◆ EXTRACTED INFORMATION ◆
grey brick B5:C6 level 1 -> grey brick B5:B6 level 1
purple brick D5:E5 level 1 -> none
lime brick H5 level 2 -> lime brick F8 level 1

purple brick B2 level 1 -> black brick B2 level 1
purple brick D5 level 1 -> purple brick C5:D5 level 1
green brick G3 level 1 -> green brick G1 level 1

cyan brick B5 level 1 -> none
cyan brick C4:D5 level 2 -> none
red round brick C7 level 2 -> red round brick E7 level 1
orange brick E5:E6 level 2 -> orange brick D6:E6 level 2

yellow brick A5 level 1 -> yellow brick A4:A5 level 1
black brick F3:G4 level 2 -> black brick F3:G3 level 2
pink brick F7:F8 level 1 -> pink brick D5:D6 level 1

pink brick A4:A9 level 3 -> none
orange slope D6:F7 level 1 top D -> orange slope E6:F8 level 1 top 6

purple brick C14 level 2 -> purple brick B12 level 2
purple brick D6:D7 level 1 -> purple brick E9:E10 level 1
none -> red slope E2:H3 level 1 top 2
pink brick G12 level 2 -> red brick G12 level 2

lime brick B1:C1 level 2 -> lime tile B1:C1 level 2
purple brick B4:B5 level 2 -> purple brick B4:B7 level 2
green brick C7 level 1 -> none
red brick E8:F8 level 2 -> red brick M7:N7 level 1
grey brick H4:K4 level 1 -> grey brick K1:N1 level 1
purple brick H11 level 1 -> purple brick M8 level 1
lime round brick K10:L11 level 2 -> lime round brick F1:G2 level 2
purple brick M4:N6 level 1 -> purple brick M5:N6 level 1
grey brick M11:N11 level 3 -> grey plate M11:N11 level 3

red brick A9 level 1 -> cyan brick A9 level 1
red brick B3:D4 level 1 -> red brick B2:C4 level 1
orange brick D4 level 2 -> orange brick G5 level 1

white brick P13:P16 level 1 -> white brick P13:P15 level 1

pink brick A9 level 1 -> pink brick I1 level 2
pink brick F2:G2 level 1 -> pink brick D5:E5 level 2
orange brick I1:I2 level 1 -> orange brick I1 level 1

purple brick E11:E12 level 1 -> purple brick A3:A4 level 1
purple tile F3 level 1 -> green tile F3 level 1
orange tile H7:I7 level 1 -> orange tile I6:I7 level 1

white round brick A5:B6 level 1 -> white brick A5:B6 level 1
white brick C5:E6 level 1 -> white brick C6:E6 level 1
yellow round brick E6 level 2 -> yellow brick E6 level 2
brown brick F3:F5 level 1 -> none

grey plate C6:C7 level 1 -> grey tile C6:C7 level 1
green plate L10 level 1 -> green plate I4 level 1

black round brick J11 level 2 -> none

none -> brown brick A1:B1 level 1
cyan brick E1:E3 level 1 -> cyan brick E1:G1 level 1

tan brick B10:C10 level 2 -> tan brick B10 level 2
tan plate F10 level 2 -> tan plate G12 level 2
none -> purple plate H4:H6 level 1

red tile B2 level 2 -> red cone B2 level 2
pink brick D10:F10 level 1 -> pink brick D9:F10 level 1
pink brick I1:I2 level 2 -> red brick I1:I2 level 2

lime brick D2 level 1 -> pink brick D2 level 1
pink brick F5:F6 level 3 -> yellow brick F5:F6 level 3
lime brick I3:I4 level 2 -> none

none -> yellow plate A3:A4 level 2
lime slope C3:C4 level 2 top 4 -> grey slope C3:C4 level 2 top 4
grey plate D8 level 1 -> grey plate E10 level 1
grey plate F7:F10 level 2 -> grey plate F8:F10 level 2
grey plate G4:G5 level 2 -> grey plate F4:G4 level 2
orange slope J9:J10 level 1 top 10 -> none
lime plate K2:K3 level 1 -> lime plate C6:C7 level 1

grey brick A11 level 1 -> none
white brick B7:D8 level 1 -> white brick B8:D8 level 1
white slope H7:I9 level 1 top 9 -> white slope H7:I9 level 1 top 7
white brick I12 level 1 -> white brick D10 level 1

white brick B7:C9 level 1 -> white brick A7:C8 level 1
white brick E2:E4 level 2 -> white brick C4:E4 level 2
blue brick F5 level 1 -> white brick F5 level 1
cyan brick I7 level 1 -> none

◆ TASK STATEMENT ◆
Word for word, the whole listing should be given again.

◆ TASK ANSWER ◆
grey brick B5:C6 level 1 -> grey brick B5:B6 level 1
purple brick D5:E5 level 1 -> none
lime brick H5 level 2 -> lime brick F8 level 1

purple brick B2 level 1 -> black brick B2 level 1
purple brick D5 level 1 -> purple brick C5:D5 level 1
green brick G3 level 1 -> green brick G1 level 1

cyan brick B5 level 1 -> none
cyan brick C4:D5 level 2 -> none
red round brick C7 level 2 -> red round brick E7 level 1
orange brick E5:E6 level 2 -> orange brick D6:E6 level 2

yellow brick A5 level 1 -> yellow brick A4:A5 level 1
black brick F3:G4 level 2 -> black brick F3:G3 level 2
pink brick F7:F8 level 1 -> pink brick D5:D6 level 1

pink brick A4:A9 level 3 -> none
orange slope D6:F7 level 1 top D -> orange slope E6:F8 level 1 top 6

purple brick C14 level 2 -> purple brick B12 level 2
purple brick D6:D7 level 1 -> purple brick E9:E10 level 1
none -> red slope E2:H3 level 1 top 2
pink brick G12 level 2 -> red brick G12 level 2

lime brick B1:C1 level 2 -> lime tile B1:C1 level 2
purple brick B4:B5 level 2 -> purple brick B4:B7 level 2
green brick C7 level 1 -> none
red brick E8:F8 level 2 -> red brick M7:N7 level 1
grey brick H4:K4 level 1 -> grey brick K1:N1 level 1
purple brick H11 level 1 -> purple brick M8 level 1
lime round brick K10:L11 level 2 -> lime round brick F1:G2 level 2
purple brick M4:N6 level 1 -> purple brick M5:N6 level 1
grey brick M11:N11 level 3 -> grey plate M11:N11 level 3

red brick A9 level 1 -> cyan brick A9 level 1
red brick B3:D4 level 1 -> red brick B2:C4 level 1
orange brick D4 level 2 -> orange brick G5 level 1

white brick P13:P16 level 1 -> white brick P13:P15 level 1

pink brick A9 level 1 -> pink brick I1 level 2
pink brick F2:G2 level 1 -> pink brick D5:E5 level 2
orange brick I1:I2 level 1 -> orange brick I1 level 1

purple brick E11:E12 level 1 -> purple brick A3:A4 level 1
purple tile F3 level 1 -> green tile F3 level 1
orange tile H7:I7 level 1 -> orange tile I6:I7 level 1

white round brick A5:B6 level 1 -> white brick A5:B6 level 1
white brick C5:E6 level 1 -> white brick C6:E6 level 1
yellow round brick E6 level 2 -> yellow brick E6 level 2
brown brick F3:F5 level 1 -> none

grey plate C6:C7 level 1 -> grey tile C6:C7 level 1
green plate L10 level 1 -> green plate I4 level 1

black round brick J11 level 2 -> none

none -> brown brick A1:B1 level 1
cyan brick E1:E3 level 1 -> cyan brick E1:G1 level 1

tan brick B10:C10 level 2 -> tan brick B10 level 2
tan plate F10 level 2 -> tan plate G12 level 2
none -> purple plate H4:H6 level 1

red tile B2 level 2 -> red cone B2 level 2
pink brick D10:F10 level 1 -> pink brick D9:F10 level 1
pink brick I1:I2 level 2 -> red brick I1:I2 level 2

lime brick D2 level 1 -> pink brick D2 level 1
pink brick F5:F6 level 3 -> yellow brick F5:F6 level 3
lime brick I3:I4 level 2 -> none

none -> yellow plate A3:A4 level 2
lime slope C3:C4 level 2 top 4 -> grey slope C3:C4 level 2 top 4
grey plate D8 level 1 -> grey plate E10 level 1
grey plate F7:F10 level 2 -> grey plate F8:F10 level 2
grey plate G4:G5 level 2 -> grey plate F4:G4 level 2
orange slope J9:J10 level 1 top 10 -> none
lime plate K2:K3 level 1 -> lime plate C6:C7 level 1

grey brick A11 level 1 -> none
white brick B7:D8 level 1 -> white brick B8:D8 level 1
white slope H7:I9 level 1 top 9 -> white slope H7:I9 level 1 top 7
white brick I12 level 1 -> white brick D10 level 1

white brick B7:C9 level 1 -> white brick A7:C8 level 1
white brick E2:E4 level 2 -> white brick C4:E4 level 2
blue brick F5 level 1 -> white brick F5 level 1
cyan brick I7 level 1 -> none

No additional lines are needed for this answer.